Given exercise: Format every line below as a JSON array of strings, with one string per line and blank lines omitted.
┌────────
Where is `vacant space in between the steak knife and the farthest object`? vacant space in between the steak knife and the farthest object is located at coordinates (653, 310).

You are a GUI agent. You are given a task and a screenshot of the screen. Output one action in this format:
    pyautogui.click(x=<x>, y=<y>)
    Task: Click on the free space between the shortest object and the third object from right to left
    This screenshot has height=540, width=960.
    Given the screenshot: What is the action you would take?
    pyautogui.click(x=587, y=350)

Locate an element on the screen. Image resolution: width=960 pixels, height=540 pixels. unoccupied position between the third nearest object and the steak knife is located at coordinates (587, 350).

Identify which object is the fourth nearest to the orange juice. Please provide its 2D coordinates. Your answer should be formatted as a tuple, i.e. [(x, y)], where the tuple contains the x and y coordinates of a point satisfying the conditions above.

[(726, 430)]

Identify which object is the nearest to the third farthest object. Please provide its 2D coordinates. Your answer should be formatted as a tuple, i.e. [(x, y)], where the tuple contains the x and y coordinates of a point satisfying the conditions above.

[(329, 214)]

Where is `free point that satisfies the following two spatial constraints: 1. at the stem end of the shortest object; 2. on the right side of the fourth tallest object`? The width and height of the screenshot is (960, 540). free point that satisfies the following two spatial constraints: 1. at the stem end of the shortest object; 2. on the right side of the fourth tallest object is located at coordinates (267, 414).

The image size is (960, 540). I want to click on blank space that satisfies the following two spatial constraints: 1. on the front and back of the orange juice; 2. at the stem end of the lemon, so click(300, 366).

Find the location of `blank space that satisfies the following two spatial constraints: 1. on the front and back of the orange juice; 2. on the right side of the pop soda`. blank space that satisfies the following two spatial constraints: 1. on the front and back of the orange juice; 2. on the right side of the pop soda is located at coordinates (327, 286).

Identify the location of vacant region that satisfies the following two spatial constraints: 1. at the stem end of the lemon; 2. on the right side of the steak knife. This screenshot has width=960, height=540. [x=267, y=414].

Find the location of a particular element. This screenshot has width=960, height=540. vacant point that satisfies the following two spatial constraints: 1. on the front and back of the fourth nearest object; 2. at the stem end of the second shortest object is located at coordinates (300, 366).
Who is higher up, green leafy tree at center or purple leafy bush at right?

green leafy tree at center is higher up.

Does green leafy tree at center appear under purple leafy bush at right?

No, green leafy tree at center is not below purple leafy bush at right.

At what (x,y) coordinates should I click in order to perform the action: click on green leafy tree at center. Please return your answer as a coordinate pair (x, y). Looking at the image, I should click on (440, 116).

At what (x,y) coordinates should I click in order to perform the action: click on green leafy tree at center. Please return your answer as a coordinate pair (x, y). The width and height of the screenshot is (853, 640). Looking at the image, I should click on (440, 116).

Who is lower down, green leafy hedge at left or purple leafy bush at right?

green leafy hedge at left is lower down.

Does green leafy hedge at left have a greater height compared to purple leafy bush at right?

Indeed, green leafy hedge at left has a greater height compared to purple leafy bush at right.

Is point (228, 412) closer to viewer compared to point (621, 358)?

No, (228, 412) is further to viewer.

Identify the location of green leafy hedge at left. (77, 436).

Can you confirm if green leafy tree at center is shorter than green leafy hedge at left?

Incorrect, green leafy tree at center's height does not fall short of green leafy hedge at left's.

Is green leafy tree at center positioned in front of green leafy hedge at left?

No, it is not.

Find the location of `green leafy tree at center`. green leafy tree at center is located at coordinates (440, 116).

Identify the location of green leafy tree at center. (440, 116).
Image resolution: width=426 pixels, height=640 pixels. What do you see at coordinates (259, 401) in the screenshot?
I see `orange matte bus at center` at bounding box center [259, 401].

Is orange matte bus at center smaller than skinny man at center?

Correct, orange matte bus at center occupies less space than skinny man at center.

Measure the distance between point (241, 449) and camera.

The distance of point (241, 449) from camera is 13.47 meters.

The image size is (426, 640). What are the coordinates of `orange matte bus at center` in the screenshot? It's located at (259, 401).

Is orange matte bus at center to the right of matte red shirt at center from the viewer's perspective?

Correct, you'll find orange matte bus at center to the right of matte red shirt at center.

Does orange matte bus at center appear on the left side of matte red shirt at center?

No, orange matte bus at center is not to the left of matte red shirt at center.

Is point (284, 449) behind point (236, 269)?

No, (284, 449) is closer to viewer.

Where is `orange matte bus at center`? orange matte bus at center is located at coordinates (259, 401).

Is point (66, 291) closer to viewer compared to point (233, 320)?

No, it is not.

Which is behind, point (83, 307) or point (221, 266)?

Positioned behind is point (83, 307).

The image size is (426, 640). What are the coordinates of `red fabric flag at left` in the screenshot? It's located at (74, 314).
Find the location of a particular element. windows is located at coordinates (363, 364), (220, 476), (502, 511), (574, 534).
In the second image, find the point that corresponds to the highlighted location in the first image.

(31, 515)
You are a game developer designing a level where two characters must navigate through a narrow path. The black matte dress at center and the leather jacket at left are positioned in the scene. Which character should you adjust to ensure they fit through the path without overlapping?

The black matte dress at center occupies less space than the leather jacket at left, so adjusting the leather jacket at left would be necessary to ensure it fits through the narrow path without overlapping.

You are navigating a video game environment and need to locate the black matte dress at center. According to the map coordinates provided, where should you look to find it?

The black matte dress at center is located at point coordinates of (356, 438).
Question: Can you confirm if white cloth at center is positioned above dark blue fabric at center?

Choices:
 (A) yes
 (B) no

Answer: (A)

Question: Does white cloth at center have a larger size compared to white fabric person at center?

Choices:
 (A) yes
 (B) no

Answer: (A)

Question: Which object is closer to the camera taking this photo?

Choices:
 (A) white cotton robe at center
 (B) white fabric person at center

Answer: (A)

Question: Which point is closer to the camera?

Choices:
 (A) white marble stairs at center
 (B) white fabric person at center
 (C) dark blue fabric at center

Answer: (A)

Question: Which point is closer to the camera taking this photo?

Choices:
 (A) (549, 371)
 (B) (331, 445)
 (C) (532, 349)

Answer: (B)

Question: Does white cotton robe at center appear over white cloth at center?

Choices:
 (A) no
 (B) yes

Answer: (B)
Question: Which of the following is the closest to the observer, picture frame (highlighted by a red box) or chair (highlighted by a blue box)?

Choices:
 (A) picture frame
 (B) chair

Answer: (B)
└────────
Full output:
[
  "Where is `vacant space in between the steak knife and the farthest object`? vacant space in between the steak knife and the farthest object is located at coordinates (653, 310).",
  "You are a GUI agent. You are given a task and a screenshot of the screen. Output one action in this format:",
  "    pyautogui.click(x=<x>, y=<y>)",
  "    Task: Click on the free space between the shortest object and the third object from right to left",
  "    This screenshot has height=540, width=960.",
  "    Given the screenshot: What is the action you would take?",
  "    pyautogui.click(x=587, y=350)",
  "Locate an element on the screen. Image resolution: width=960 pixels, height=540 pixels. unoccupied position between the third nearest object and the steak knife is located at coordinates (587, 350).",
  "Identify which object is the fourth nearest to the orange juice. Please provide its 2D coordinates. Your answer should be formatted as a tuple, i.e. [(x, y)], where the tuple contains the x and y coordinates of a point satisfying the conditions above.",
  "[(726, 430)]",
  "Identify which object is the nearest to the third farthest object. Please provide its 2D coordinates. Your answer should be formatted as a tuple, i.e. [(x, y)], where the tuple contains the x and y coordinates of a point satisfying the conditions above.",
  "[(329, 214)]",
  "Where is `free point that satisfies the following two spatial constraints: 1. at the stem end of the shortest object; 2. on the right side of the fourth tallest object`? The width and height of the screenshot is (960, 540). free point that satisfies the following two spatial constraints: 1. at the stem end of the shortest object; 2. on the right side of the fourth tallest object is located at coordinates (267, 414).",
  "The image size is (960, 540). I want to click on blank space that satisfies the following two spatial constraints: 1. on the front and back of the orange juice; 2. at the stem end of the lemon, so click(300, 366).",
  "Find the location of `blank space that satisfies the following two spatial constraints: 1. on the front and back of the orange juice; 2. on the right side of the pop soda`. blank space that satisfies the following two spatial constraints: 1. on the front and back of the orange juice; 2. on the right side of the pop soda is located at coordinates (327, 286).",
  "Identify the location of vacant region that satisfies the following two spatial constraints: 1. at the stem end of the lemon; 2. on the right side of the steak knife. This screenshot has width=960, height=540. [x=267, y=414].",
  "Find the location of a particular element. This screenshot has width=960, height=540. vacant point that satisfies the following two spatial constraints: 1. on the front and back of the fourth nearest object; 2. at the stem end of the second shortest object is located at coordinates (300, 366).",
  "Who is higher up, green leafy tree at center or purple leafy bush at right?",
  "green leafy tree at center is higher up.",
  "Does green leafy tree at center appear under purple leafy bush at right?",
  "No, green leafy tree at center is not below purple leafy bush at right.",
  "At what (x,y) coordinates should I click in order to perform the action: click on green leafy tree at center. Please return your answer as a coordinate pair (x, y). Looking at the image, I should click on (440, 116).",
  "At what (x,y) coordinates should I click in order to perform the action: click on green leafy tree at center. Please return your answer as a coordinate pair (x, y). The width and height of the screenshot is (853, 640). Looking at the image, I should click on (440, 116).",
  "Who is lower down, green leafy hedge at left or purple leafy bush at right?",
  "green leafy hedge at left is lower down.",
  "Does green leafy hedge at left have a greater height compared to purple leafy bush at right?",
  "Indeed, green leafy hedge at left has a greater height compared to purple leafy bush at right.",
  "Is point (228, 412) closer to viewer compared to point (621, 358)?",
  "No, (228, 412) is further to viewer.",
  "Identify the location of green leafy hedge at left. (77, 436).",
  "Can you confirm if green leafy tree at center is shorter than green leafy hedge at left?",
  "Incorrect, green leafy tree at center's height does not fall short of green leafy hedge at left's.",
  "Is green leafy tree at center positioned in front of green leafy hedge at left?",
  "No, it is not.",
  "Find the location of `green leafy tree at center`. green leafy tree at center is located at coordinates (440, 116).",
  "Identify the location of green leafy tree at center. (440, 116).",
  "Image resolution: width=426 pixels, height=640 pixels. What do you see at coordinates (259, 401) in the screenshot?",
  "I see `orange matte bus at center` at bounding box center [259, 401].",
  "Is orange matte bus at center smaller than skinny man at center?",
  "Correct, orange matte bus at center occupies less space than skinny man at center.",
  "Measure the distance between point (241, 449) and camera.",
  "The distance of point (241, 449) from camera is 13.47 meters.",
  "The image size is (426, 640). What are the coordinates of `orange matte bus at center` in the screenshot? It's located at (259, 401).",
  "Is orange matte bus at center to the right of matte red shirt at center from the viewer's perspective?",
  "Correct, you'll find orange matte bus at center to the right of matte red shirt at center.",
  "Does orange matte bus at center appear on the left side of matte red shirt at center?",
  "No, orange matte bus at center is not to the left of matte red shirt at center.",
  "Is point (284, 449) behind point (236, 269)?",
  "No, (284, 449) is closer to viewer.",
  "Where is `orange matte bus at center`? orange matte bus at center is located at coordinates (259, 401).",
  "Is point (66, 291) closer to viewer compared to point (233, 320)?",
  "No, it is not.",
  "Which is behind, point (83, 307) or point (221, 266)?",
  "Positioned behind is point (83, 307).",
  "The image size is (426, 640). What are the coordinates of `red fabric flag at left` in the screenshot? It's located at (74, 314).",
  "Find the location of a particular element. windows is located at coordinates (363, 364), (220, 476), (502, 511), (574, 534).",
  "In the second image, find the point that corresponds to the highlighted location in the first image.",
  "(31, 515)",
  "You are a game developer designing a level where two characters must navigate through a narrow path. The black matte dress at center and the leather jacket at left are positioned in the scene. Which character should you adjust to ensure they fit through the path without overlapping?",
  "The black matte dress at center occupies less space than the leather jacket at left, so adjusting the leather jacket at left would be necessary to ensure it fits through the narrow path without overlapping.",
  "You are navigating a video game environment and need to locate the black matte dress at center. According to the map coordinates provided, where should you look to find it?",
  "The black matte dress at center is located at point coordinates of (356, 438).",
  "Question: Can you confirm if white cloth at center is positioned above dark blue fabric at center?",
  "Choices:",
  " (A) yes",
  " (B) no",
  "Answer: (A)",
  "Question: Does white cloth at center have a larger size compared to white fabric person at center?",
  "Choices:",
  " (A) yes",
  " (B) no",
  "Answer: (A)",
  "Question: Which object is closer to the camera taking this photo?",
  "Choices:",
  " (A) white cotton robe at center",
  " (B) white fabric person at center",
  "Answer: (A)",
  "Question: Which point is closer to the camera?",
  "Choices:",
  " (A) white marble stairs at center",
  " (B) white fabric person at center",
  " (C) dark blue fabric at center",
  "Answer: (A)",
  "Question: Which point is closer to the camera taking this photo?",
  "Choices:",
  " (A) (549, 371)",
  " (B) (331, 445)",
  " (C) (532, 349)",
  "Answer: (B)",
  "Question: Does white cotton robe at center appear over white cloth at center?",
  "Choices:",
  " (A) no",
  " (B) yes",
  "Answer: (B)",
  "Question: Which of the following is the closest to the observer, picture frame (highlighted by a red box) or chair (highlighted by a blue box)?",
  "Choices:",
  " (A) picture frame",
  " (B) chair",
  "Answer: (B)"
]